**Exercise**
A word-for-word copy of the lines from the one holding "LCD pin SCL: 9 -> 6" through the final line of the records below is the only output asked for.

Provided data START

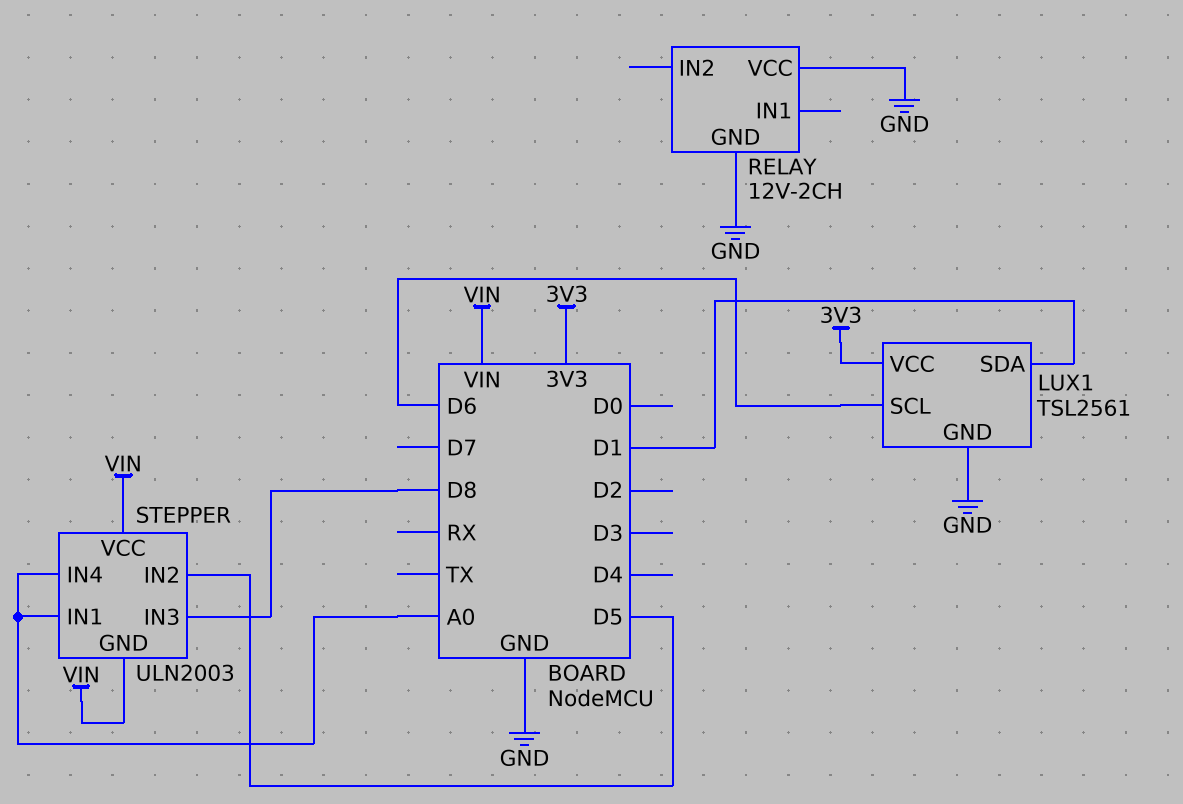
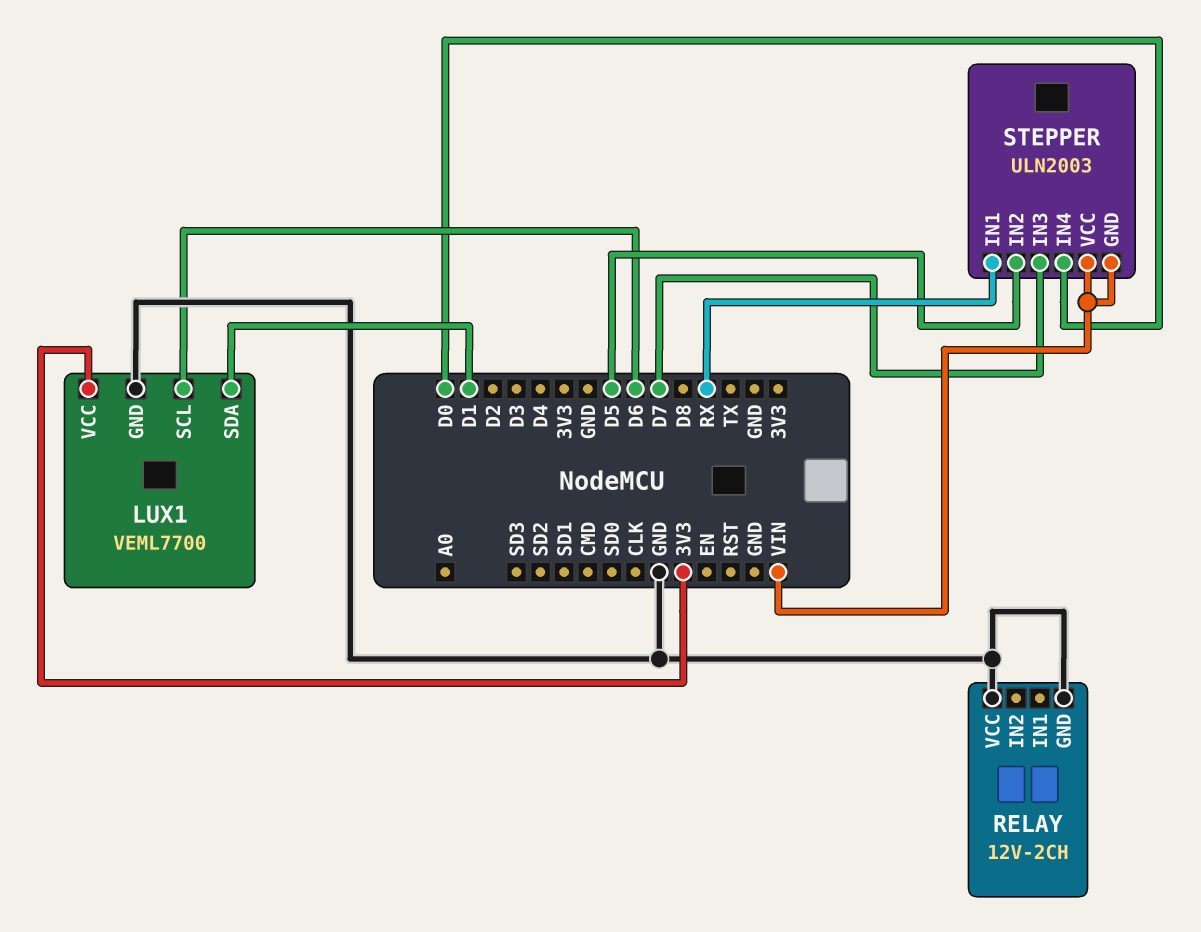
LUX1: TSL2561 -> VEML7700
STEPPER pin IN1: A0 -> RX
STEPPER pin IN3: D8 -> D7
STEPPER pin IN4: A0 -> D0

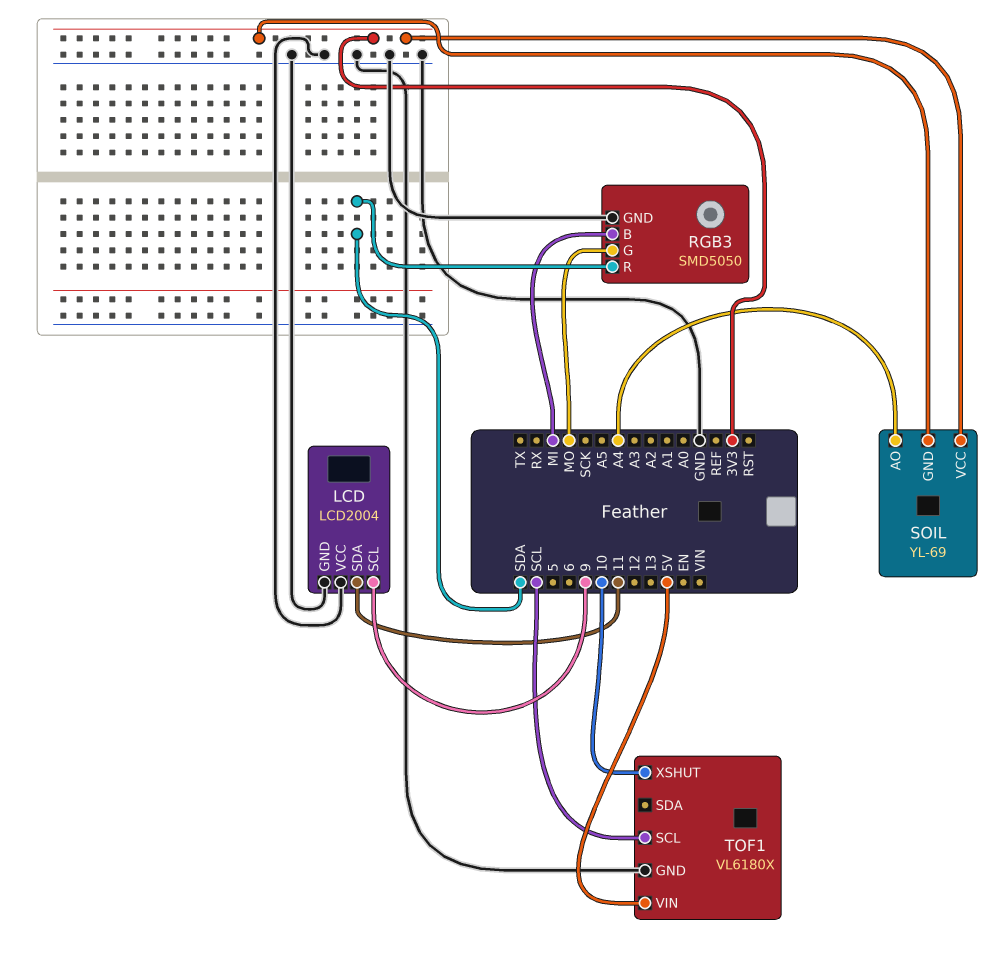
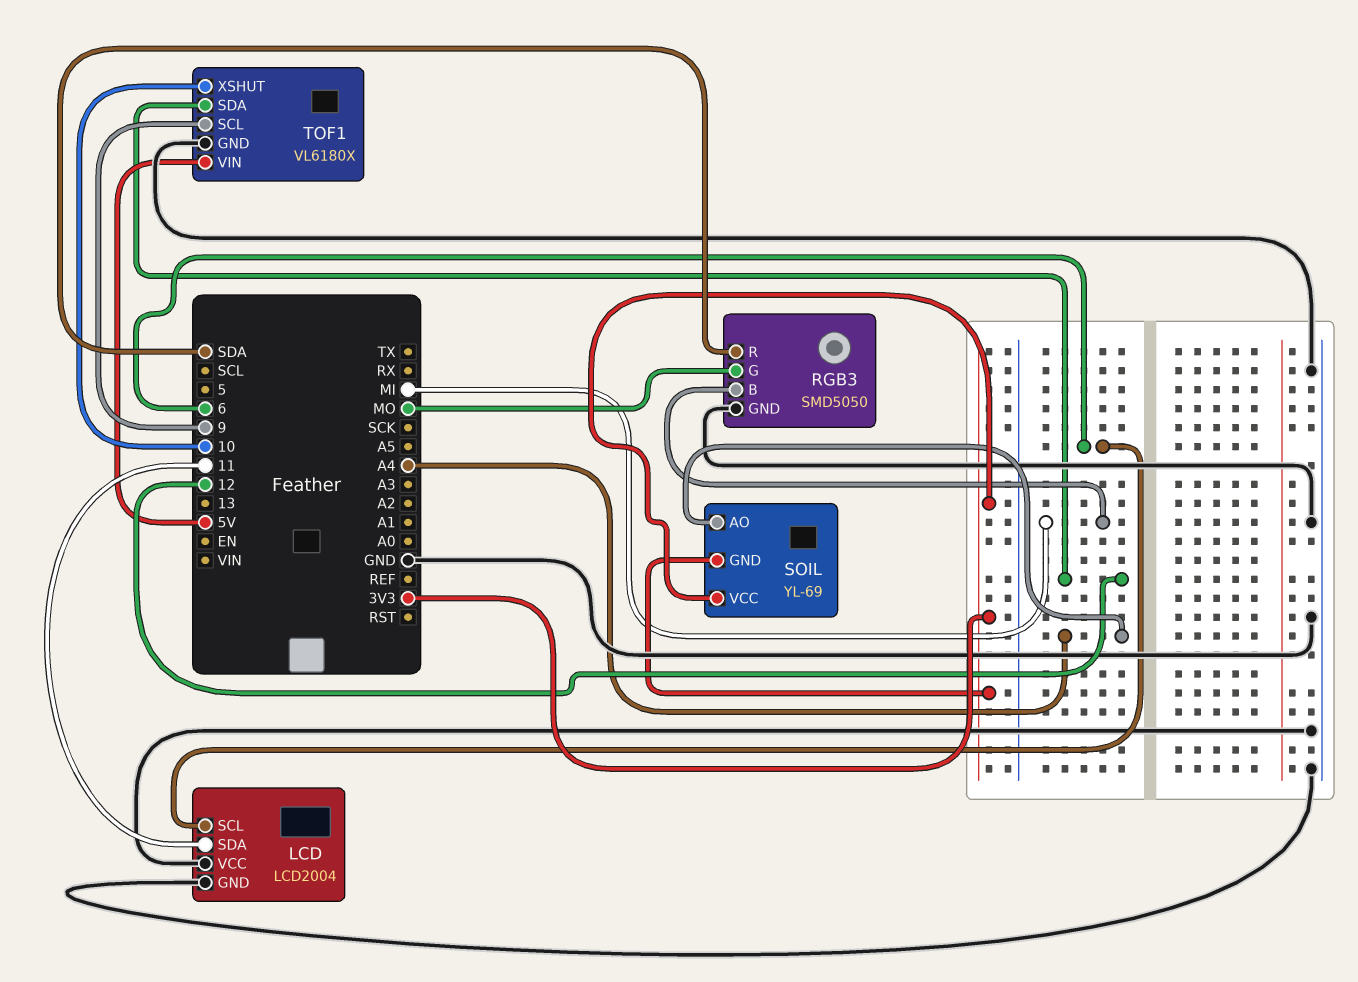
LCD pin SCL: 9 -> 6
TOF1 pin SCL: SCL -> 9
TOF1 pin SDA: none -> 12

Provided data END

**Exercise answer**
LCD pin SCL: 9 -> 6
TOF1 pin SCL: SCL -> 9
TOF1 pin SDA: none -> 12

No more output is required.